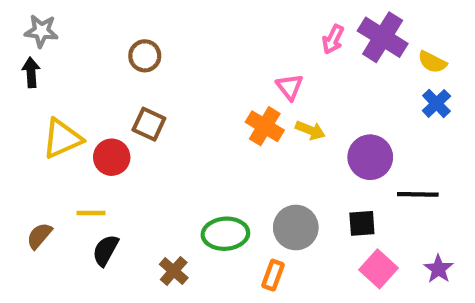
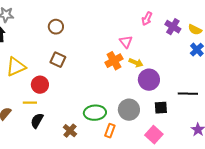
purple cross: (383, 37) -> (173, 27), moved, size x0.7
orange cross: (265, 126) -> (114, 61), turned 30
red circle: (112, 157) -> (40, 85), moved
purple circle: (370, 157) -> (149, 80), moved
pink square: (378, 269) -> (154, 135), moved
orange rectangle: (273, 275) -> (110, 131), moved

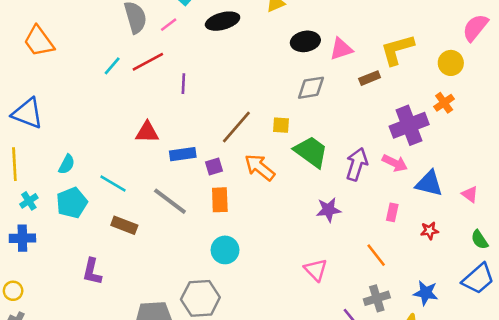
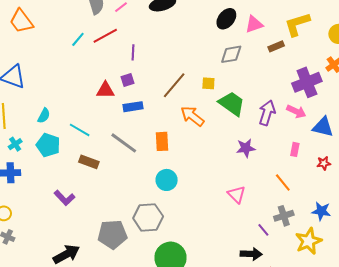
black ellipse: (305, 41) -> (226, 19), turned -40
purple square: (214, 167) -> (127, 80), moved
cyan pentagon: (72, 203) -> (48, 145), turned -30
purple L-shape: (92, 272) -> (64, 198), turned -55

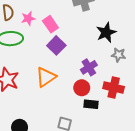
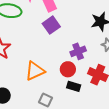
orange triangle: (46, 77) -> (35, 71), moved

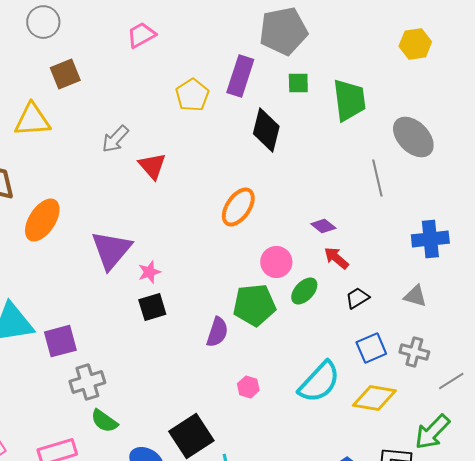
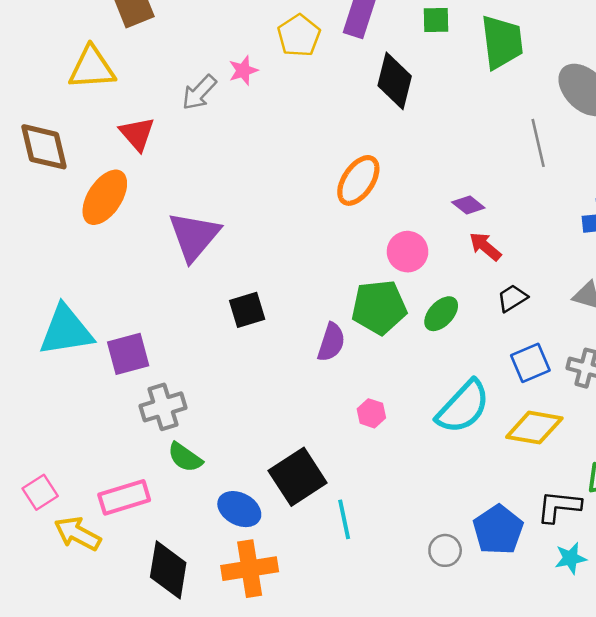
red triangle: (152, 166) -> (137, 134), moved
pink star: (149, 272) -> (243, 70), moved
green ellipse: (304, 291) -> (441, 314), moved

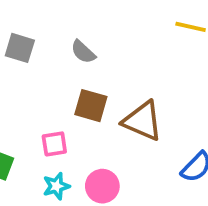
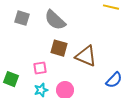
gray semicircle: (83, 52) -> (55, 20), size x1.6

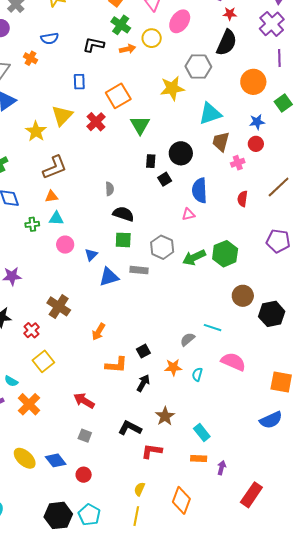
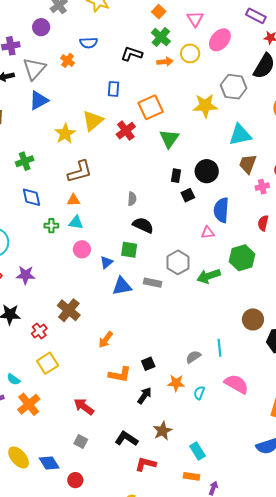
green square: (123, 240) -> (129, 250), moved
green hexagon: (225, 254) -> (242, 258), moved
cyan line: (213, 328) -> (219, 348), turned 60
= = = = =
▶ TASK GOAL:
In the entries above, find each line with the word "pink" and show it.

▶ SOLUTION BELOW:
pink square: (378, 269) -> (154, 135), moved
pink star: (149, 272) -> (243, 70), moved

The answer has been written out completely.